From start to finish, set down the entries below exactly, leaving out the pictures.
= = = = = = =
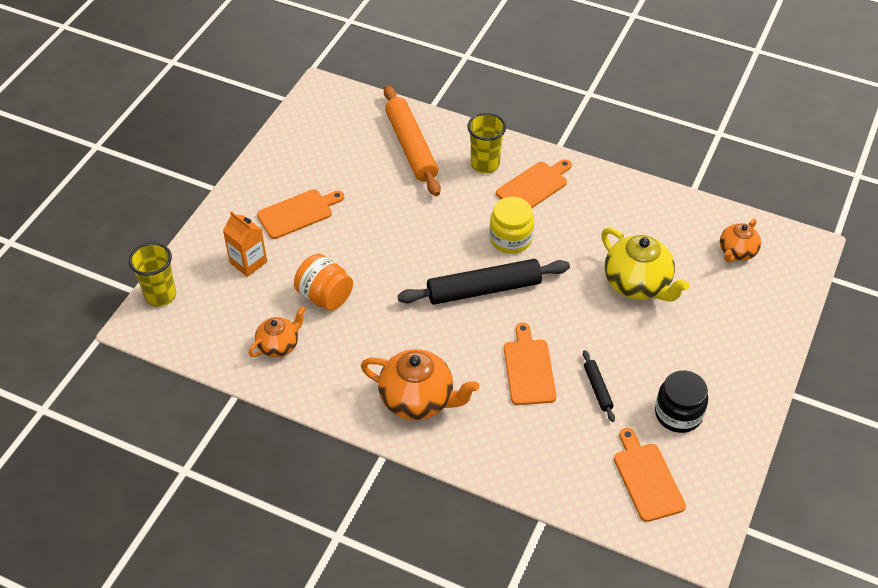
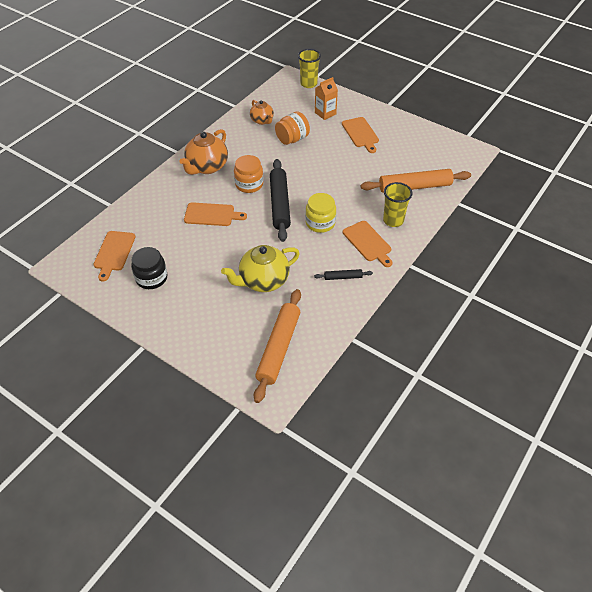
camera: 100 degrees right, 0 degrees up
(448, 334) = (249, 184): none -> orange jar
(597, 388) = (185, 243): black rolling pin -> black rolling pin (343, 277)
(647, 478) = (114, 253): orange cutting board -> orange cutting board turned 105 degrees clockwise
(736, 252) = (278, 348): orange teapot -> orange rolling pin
= = = = = = =
Reply:
camera: 100 degrees right, 0 degrees up
(448, 334) = (249, 184): none -> orange jar
(597, 388) = (185, 243): black rolling pin -> black rolling pin (343, 277)
(647, 478) = (114, 253): orange cutting board -> orange cutting board turned 105 degrees clockwise
(736, 252) = (278, 348): orange teapot -> orange rolling pin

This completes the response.